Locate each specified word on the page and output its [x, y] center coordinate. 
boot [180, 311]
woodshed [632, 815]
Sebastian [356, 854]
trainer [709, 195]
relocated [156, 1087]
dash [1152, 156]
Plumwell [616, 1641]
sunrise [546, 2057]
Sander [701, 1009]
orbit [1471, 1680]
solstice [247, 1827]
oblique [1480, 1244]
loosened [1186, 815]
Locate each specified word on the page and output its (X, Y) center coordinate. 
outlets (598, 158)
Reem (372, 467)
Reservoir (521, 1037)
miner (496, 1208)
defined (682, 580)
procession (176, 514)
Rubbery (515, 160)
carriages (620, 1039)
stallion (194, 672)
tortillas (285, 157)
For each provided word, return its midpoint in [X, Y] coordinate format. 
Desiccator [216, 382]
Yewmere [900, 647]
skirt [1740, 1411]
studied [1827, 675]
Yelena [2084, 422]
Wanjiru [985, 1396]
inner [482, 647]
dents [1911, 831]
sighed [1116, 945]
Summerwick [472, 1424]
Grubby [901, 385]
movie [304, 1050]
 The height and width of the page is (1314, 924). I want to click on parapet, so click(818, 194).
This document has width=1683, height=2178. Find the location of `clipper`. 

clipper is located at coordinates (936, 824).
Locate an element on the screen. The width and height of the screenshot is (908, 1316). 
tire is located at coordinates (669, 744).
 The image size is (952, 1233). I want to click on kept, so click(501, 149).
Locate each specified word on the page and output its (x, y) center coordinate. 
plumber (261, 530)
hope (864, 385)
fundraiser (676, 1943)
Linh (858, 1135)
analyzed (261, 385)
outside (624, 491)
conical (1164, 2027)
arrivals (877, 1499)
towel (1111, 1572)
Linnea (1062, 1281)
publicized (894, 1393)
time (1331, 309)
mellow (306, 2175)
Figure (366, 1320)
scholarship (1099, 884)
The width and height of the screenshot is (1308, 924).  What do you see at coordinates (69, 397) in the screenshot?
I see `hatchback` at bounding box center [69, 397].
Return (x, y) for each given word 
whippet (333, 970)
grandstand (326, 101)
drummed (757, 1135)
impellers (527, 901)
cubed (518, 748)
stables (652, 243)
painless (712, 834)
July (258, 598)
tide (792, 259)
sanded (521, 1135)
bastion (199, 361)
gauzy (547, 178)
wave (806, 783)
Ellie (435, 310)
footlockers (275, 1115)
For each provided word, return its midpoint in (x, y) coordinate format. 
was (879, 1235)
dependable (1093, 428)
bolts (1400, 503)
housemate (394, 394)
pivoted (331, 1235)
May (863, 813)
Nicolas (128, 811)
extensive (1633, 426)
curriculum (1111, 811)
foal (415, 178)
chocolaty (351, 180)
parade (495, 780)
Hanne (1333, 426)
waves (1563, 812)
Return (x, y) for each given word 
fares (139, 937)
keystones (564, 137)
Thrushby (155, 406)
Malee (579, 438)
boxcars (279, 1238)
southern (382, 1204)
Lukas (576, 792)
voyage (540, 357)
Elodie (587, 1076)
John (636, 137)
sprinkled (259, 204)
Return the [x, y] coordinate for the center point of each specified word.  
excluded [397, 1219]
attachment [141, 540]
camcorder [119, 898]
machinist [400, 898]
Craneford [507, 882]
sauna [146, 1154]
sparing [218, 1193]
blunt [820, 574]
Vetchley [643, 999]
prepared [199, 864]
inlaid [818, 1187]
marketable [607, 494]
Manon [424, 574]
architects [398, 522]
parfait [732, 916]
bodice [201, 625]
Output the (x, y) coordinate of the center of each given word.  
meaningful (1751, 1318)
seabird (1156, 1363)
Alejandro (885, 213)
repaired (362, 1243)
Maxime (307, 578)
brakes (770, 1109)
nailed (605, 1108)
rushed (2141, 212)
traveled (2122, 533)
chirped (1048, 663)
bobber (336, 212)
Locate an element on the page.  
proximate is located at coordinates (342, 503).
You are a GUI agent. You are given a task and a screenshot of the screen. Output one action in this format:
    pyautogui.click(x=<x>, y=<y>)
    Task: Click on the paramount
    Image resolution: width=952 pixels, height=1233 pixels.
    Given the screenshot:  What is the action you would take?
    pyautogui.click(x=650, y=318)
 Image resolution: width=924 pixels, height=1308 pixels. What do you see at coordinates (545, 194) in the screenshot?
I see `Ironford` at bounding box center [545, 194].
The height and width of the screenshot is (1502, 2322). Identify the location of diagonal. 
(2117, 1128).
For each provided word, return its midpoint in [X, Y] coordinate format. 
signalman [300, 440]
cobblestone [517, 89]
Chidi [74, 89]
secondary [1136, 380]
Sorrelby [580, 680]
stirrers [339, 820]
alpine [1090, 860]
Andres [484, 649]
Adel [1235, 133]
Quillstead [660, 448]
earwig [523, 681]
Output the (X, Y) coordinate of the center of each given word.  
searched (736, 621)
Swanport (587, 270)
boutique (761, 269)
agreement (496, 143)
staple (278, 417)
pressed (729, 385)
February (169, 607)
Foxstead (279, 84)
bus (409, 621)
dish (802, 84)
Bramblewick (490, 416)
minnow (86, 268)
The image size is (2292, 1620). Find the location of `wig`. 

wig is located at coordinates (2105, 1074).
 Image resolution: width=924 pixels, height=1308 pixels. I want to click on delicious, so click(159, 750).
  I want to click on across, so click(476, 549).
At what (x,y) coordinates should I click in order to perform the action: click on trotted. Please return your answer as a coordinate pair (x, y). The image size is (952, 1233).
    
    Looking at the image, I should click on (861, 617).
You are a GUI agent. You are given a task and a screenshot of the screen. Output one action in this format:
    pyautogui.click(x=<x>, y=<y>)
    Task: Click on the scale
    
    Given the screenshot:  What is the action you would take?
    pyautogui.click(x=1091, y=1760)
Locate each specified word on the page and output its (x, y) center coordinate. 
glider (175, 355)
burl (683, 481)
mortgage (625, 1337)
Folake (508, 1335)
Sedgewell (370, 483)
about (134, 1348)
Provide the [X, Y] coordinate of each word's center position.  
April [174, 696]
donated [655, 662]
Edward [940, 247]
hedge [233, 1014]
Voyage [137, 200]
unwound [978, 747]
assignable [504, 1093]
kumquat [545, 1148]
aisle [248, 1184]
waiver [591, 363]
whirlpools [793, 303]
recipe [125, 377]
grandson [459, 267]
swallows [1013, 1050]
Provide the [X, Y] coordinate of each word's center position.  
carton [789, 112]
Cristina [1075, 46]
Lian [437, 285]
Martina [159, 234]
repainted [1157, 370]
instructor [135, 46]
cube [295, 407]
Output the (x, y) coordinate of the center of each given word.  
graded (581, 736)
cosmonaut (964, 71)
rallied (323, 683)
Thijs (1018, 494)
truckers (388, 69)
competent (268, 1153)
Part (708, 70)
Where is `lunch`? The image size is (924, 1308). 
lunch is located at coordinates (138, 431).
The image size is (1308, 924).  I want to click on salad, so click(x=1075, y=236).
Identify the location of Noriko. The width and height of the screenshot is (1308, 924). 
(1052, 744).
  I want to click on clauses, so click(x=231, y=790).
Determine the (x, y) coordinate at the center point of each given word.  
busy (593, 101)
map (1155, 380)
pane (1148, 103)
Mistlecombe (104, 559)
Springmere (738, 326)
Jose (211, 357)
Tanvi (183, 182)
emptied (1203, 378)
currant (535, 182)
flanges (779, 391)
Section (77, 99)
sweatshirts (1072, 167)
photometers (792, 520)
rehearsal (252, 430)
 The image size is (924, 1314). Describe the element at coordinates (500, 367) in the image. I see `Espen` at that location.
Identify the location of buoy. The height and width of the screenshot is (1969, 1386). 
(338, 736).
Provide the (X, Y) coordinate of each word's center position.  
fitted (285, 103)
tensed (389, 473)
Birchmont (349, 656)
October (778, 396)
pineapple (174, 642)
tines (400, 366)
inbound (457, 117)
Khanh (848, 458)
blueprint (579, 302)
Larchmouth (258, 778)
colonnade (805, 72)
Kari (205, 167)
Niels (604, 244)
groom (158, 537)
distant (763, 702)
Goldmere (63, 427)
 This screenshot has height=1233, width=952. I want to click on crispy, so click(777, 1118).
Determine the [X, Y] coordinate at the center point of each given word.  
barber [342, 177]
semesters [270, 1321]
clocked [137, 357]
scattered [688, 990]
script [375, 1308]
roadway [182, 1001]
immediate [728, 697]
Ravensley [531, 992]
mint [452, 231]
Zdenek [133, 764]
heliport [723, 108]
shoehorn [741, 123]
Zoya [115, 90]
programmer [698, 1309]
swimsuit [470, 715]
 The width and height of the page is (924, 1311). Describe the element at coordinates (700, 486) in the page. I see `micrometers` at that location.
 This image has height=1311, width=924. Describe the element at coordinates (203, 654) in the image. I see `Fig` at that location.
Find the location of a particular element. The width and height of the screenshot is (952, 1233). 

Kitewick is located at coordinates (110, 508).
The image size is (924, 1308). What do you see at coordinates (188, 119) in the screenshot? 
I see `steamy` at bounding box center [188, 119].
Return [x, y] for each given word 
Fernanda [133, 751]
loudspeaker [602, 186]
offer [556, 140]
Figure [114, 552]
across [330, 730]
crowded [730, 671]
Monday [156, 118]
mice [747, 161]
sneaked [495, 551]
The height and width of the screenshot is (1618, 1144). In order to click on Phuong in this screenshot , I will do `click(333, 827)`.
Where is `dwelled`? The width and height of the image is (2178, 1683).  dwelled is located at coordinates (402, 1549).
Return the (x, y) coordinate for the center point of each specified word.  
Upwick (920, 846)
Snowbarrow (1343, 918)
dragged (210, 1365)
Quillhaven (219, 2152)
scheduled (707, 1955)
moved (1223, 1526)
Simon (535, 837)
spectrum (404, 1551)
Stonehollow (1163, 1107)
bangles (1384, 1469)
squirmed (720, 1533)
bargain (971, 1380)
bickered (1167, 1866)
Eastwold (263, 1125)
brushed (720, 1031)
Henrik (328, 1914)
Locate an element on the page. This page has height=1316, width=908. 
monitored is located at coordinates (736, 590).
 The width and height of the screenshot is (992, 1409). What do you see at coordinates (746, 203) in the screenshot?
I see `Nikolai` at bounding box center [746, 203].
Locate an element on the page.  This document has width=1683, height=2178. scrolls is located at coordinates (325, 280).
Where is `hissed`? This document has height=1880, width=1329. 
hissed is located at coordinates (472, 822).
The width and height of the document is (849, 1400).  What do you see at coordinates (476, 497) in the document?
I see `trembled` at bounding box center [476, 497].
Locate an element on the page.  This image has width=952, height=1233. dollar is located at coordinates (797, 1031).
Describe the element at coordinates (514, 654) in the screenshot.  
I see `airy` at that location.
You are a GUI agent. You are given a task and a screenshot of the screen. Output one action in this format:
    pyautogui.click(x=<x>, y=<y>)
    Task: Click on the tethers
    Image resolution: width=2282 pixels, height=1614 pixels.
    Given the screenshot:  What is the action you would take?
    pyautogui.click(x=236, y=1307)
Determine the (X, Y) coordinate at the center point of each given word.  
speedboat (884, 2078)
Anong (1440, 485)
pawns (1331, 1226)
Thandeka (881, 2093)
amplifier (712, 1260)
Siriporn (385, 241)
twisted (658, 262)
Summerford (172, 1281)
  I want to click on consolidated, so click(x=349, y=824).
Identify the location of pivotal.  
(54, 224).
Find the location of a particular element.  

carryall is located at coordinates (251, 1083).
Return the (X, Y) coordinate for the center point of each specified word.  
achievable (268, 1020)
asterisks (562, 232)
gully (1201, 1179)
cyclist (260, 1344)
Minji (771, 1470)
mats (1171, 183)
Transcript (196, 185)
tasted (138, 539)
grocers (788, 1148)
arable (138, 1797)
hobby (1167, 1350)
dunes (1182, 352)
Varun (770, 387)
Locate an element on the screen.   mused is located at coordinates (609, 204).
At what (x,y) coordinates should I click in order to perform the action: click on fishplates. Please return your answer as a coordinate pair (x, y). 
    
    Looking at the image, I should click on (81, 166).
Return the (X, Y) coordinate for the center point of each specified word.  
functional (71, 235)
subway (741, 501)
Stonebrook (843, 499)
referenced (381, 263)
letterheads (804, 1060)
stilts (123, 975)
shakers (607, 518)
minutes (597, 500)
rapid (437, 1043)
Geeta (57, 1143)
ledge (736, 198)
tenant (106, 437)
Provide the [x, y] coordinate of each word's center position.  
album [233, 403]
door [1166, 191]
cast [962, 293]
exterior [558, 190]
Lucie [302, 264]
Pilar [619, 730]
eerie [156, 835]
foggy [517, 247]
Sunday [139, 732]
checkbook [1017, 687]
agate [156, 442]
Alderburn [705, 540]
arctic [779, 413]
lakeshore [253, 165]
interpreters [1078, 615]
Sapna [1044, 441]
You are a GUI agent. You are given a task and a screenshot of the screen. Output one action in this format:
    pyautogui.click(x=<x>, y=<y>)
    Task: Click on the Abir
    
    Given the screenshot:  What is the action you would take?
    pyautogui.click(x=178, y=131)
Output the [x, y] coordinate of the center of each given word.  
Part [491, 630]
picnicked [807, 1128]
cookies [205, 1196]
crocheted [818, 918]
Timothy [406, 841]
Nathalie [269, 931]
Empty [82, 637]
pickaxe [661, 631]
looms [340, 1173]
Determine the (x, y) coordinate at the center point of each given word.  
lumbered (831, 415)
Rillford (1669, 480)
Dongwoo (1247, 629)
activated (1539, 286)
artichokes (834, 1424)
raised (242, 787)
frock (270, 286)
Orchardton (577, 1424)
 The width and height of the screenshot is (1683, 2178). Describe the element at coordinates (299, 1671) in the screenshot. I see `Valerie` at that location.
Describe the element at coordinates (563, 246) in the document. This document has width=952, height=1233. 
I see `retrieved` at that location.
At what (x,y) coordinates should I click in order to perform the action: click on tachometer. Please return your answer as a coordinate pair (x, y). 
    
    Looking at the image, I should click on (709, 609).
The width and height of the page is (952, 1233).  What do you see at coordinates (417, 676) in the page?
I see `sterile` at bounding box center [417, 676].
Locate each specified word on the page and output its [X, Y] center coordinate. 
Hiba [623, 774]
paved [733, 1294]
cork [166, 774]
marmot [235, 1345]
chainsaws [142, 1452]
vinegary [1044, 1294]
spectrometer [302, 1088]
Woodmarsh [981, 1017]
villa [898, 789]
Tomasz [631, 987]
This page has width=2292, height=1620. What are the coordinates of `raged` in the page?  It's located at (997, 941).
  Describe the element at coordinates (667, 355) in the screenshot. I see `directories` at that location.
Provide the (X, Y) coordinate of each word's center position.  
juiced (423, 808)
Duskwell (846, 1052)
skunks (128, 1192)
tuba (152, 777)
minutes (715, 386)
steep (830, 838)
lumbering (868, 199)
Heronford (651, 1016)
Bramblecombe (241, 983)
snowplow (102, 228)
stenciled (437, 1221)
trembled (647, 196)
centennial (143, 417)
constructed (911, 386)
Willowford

◆ ◆ ◆

• _AIM_: Add -18 to every coordinate in the answers of the records above, from the line with "chocolaty (351, 180)" to the line with "voyage (540, 357)". Write out only those lines in full, requests included.

• _FULL ANSWER_:
chocolaty (333, 162)
parade (477, 762)
Hanne (1315, 408)
waves (1545, 794)
Return (x, y) for each given word 
fares (121, 919)
keystones (546, 119)
Thrushby (137, 388)
Malee (561, 420)
boxcars (261, 1220)
southern (364, 1186)
Lukas (558, 774)
voyage (522, 339)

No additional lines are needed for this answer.